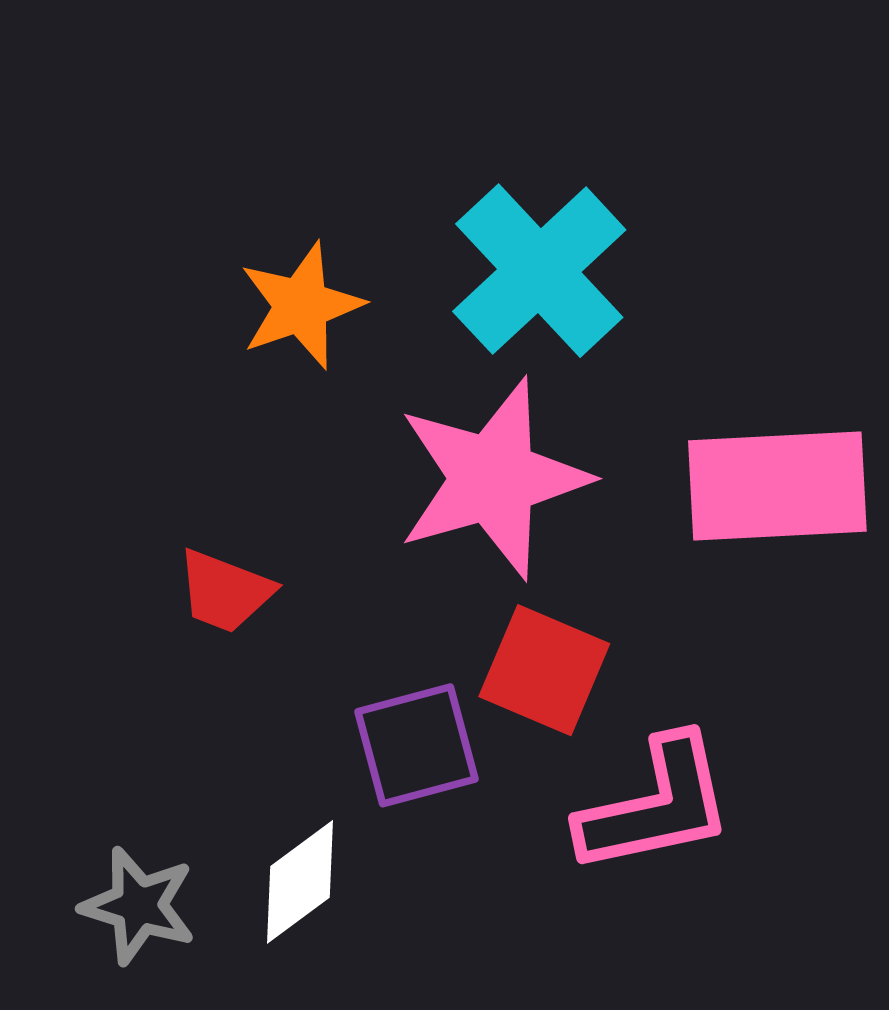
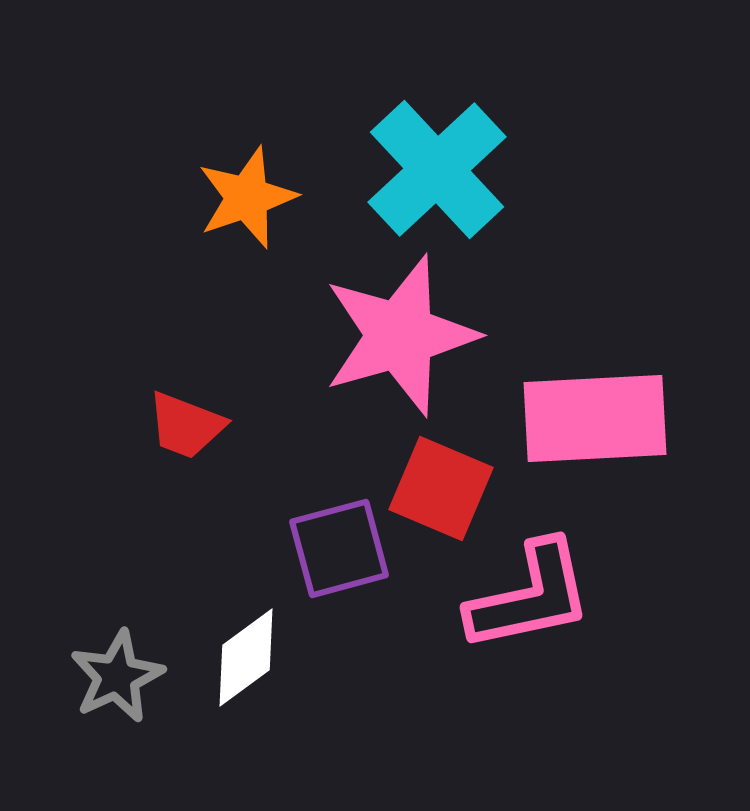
pink rectangle: (777, 486) -> (595, 418), moved
gray star: (138, 906) -> (117, 676), turned 30

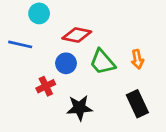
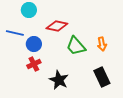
blue circle: (66, 63) -> (34, 44), moved
black star: (79, 108) -> (59, 80), turned 30

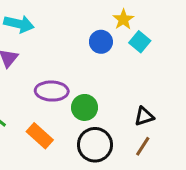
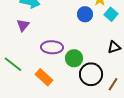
black triangle: (144, 116) -> (114, 47), moved
black circle: (95, 145) -> (91, 74), moved

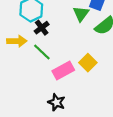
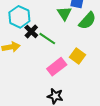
green line: (42, 52) -> (47, 39), moved

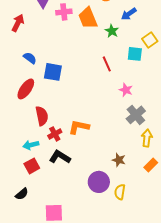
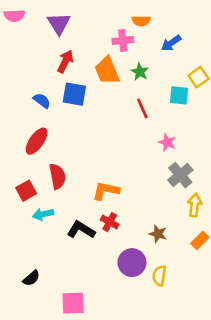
pink cross: (64, 12) -> (123, 40), moved
orange trapezoid: (88, 18) -> (107, 71), moved
red arrow: (18, 23) -> (65, 61), moved
green star: (112, 31) -> (140, 72), moved
blue square: (53, 72) -> (74, 94), moved
red cross: (55, 134) -> (110, 222), moved, turned -32
red square: (32, 166) -> (26, 191), moved

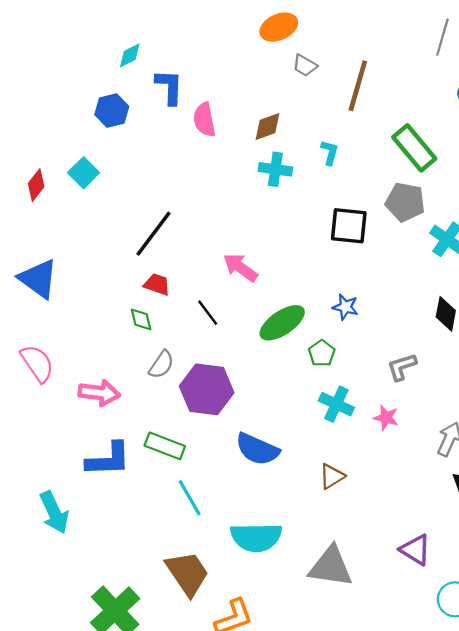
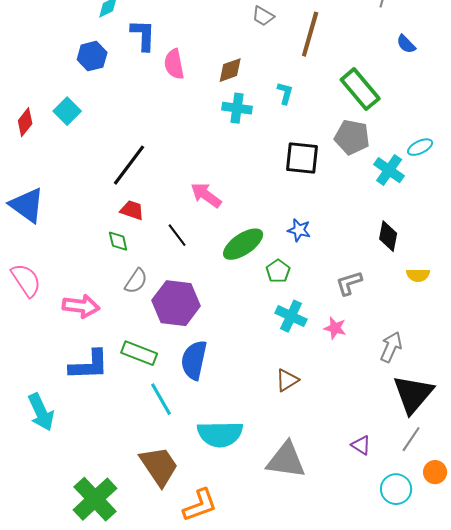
blue semicircle: (257, 449) -> (194, 360), moved, turned 78
purple triangle: (415, 550) -> (361, 445), size x0.7

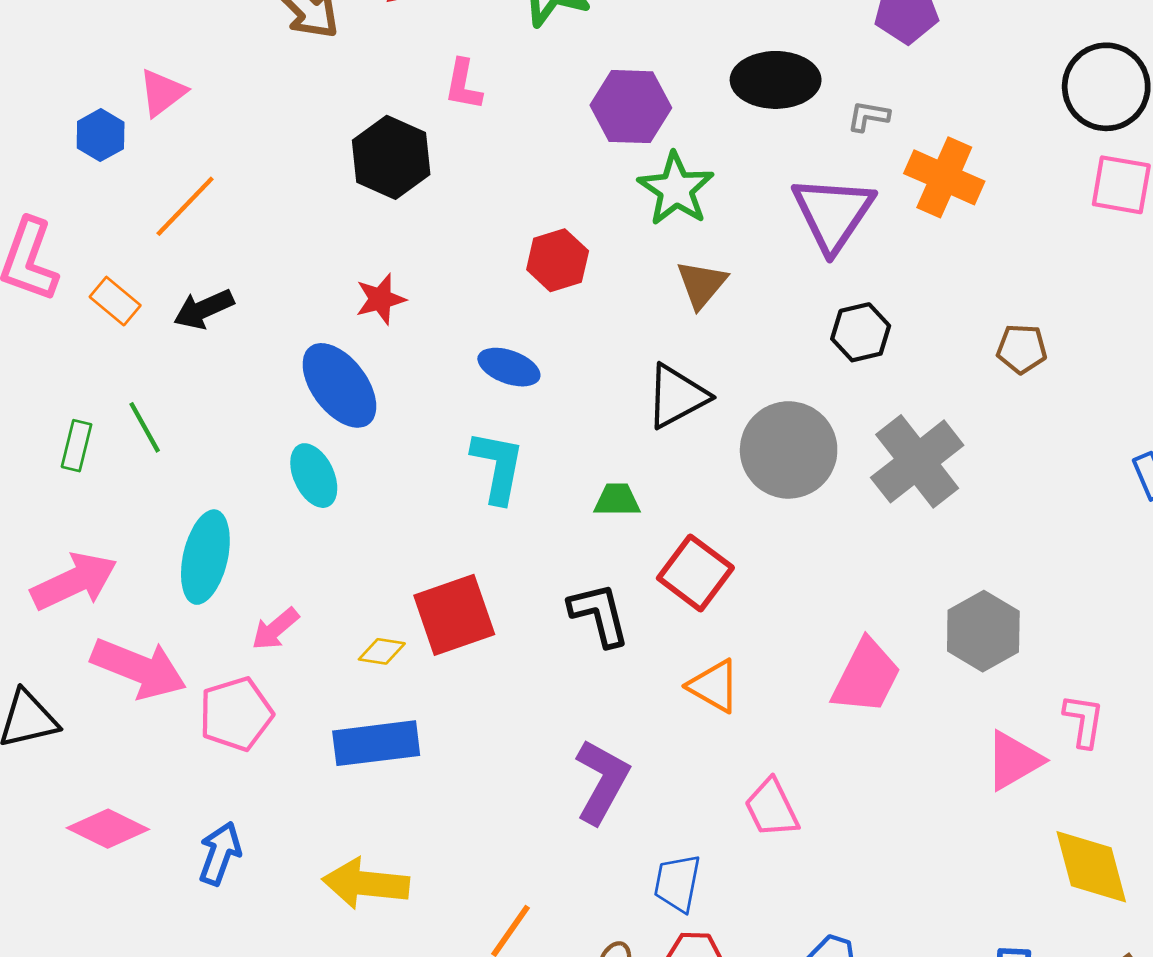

——————————

What you are asked to do: The full listing must come back exactly as written, with its pictures left out.

The completed task:
pink rectangle: (777, 486) -> (595, 418), moved
gray star: (138, 906) -> (117, 676), turned 30

blue circle: (66, 63) -> (34, 44), moved
black star: (79, 108) -> (59, 80), turned 30

black triangle: (144, 116) -> (114, 47), moved
black circle: (95, 145) -> (91, 74), moved

green line: (42, 52) -> (47, 39), moved

pink cross: (64, 12) -> (123, 40), moved
orange trapezoid: (88, 18) -> (107, 71), moved
red arrow: (18, 23) -> (65, 61), moved
green star: (112, 31) -> (140, 72), moved
blue square: (53, 72) -> (74, 94), moved
red cross: (55, 134) -> (110, 222), moved, turned -32
red square: (32, 166) -> (26, 191), moved

blue semicircle: (257, 449) -> (194, 360), moved, turned 78
purple triangle: (415, 550) -> (361, 445), size x0.7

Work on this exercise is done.